DATASET EXCERPT >>

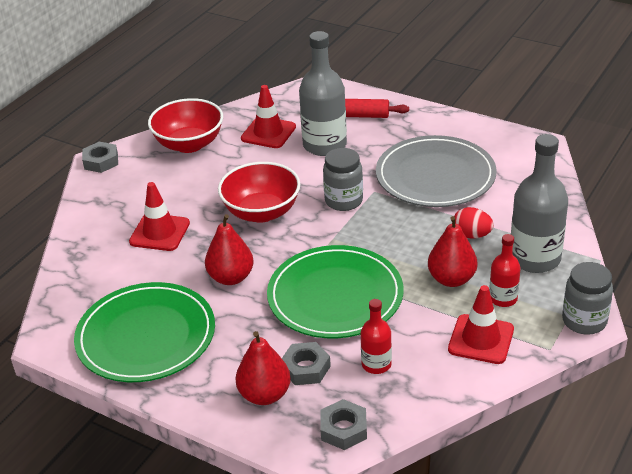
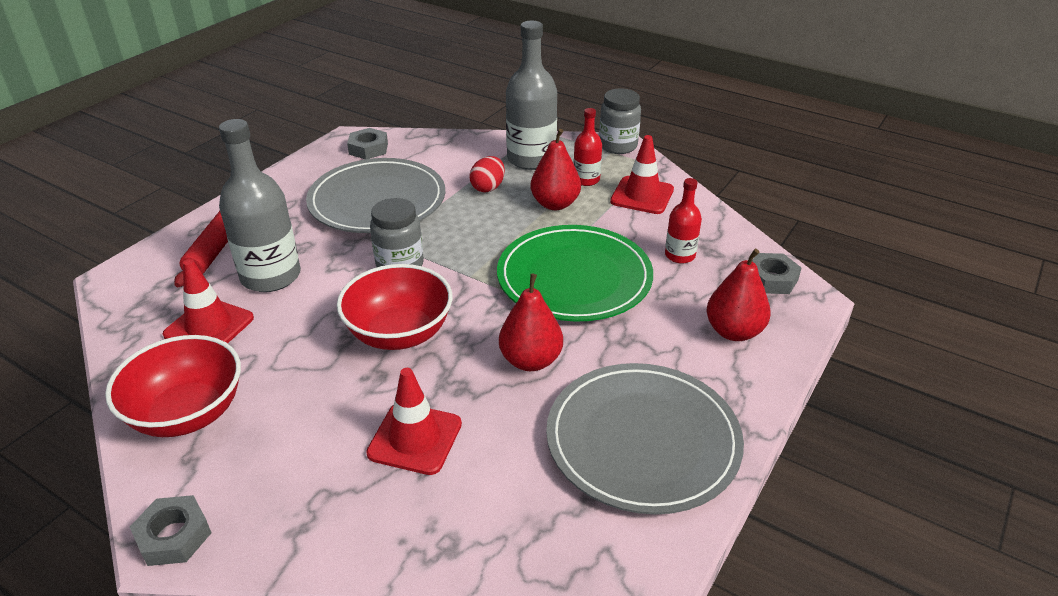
camera: 90 degrees left, 0 degrees up
(146, 336) = (642, 440): green plate -> grey plate
(306, 368) = (689, 301): grey nut -> grey nut (368, 149)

WHAT YOU HAVE TO DO >> Skipping all images, output the listing exactly.

REPLY TO THE TASK >>
camera: 90 degrees left, 0 degrees up
(146, 336) = (642, 440): green plate -> grey plate
(306, 368) = (689, 301): grey nut -> grey nut (368, 149)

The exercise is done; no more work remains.